Task goal: The required output is every line from the one with "coche/negro <325, 150>" through the final line of the data below, unchanged.

Source data
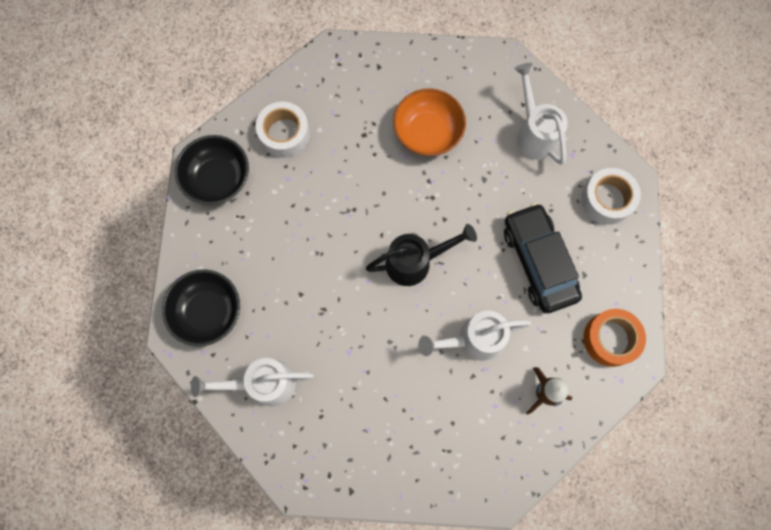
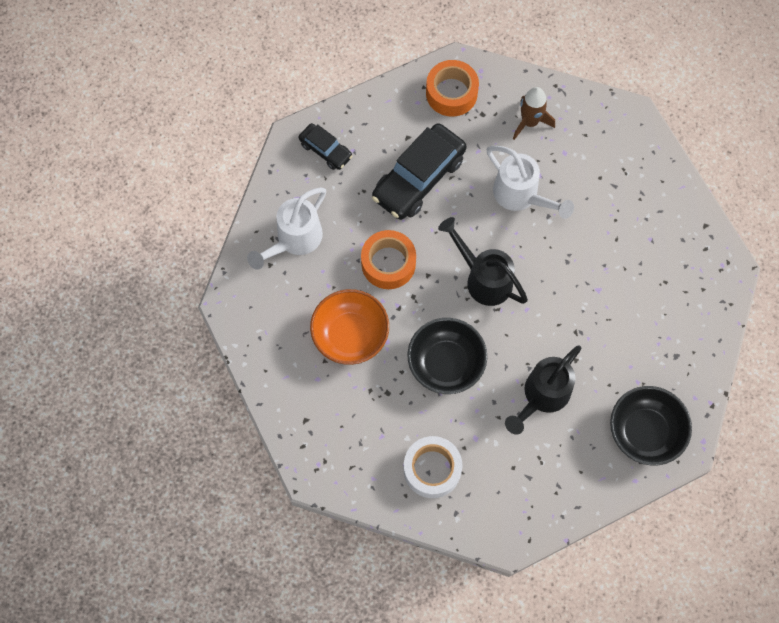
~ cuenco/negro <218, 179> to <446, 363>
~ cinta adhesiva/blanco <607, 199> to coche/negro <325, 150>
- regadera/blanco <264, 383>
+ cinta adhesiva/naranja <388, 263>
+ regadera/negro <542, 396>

Written reply:
~ cinta adhesiva/blanco <607, 199> to coche/negro <325, 150>
- regadera/blanco <264, 383>
+ cinta adhesiva/naranja <388, 263>
+ regadera/negro <542, 396>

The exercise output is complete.